**Task directions:** Where the line containing "D1: LED white" appears in the records below, begin there and output each line verbatim through the last line.

Version comparison data
____________________

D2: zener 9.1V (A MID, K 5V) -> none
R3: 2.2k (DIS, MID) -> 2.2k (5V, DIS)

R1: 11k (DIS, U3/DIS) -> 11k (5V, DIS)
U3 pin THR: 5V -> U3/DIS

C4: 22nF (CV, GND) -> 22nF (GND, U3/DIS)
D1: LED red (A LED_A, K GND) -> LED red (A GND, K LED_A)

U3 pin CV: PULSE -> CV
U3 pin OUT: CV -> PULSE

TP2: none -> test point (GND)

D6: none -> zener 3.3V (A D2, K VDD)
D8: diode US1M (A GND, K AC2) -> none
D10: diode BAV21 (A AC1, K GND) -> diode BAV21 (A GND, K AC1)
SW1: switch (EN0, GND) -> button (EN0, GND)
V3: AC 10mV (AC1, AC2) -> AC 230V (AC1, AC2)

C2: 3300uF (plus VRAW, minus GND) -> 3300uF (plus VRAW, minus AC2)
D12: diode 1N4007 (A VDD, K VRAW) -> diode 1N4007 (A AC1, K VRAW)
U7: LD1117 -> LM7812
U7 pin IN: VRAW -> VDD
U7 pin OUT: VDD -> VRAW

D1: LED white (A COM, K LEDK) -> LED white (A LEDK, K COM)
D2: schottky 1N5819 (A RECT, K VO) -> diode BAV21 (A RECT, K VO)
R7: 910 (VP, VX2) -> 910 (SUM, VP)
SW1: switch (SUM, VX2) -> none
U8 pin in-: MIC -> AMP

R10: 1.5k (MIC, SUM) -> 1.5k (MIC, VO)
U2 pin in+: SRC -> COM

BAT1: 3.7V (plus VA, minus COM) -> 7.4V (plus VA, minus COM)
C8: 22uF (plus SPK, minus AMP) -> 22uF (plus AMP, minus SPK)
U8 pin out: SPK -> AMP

____________________

**Task result:**
D1: LED white (A COM, K LEDK) -> LED white (A LEDK, K COM)
D2: schottky 1N5819 (A RECT, K VO) -> diode BAV21 (A RECT, K VO)
R7: 910 (VP, VX2) -> 910 (SUM, VP)
SW1: switch (SUM, VX2) -> none
U8 pin in-: MIC -> AMP

R10: 1.5k (MIC, SUM) -> 1.5k (MIC, VO)
U2 pin in+: SRC -> COM

BAT1: 3.7V (plus VA, minus COM) -> 7.4V (plus VA, minus COM)
C8: 22uF (plus SPK, minus AMP) -> 22uF (plus AMP, minus SPK)
U8 pin out: SPK -> AMP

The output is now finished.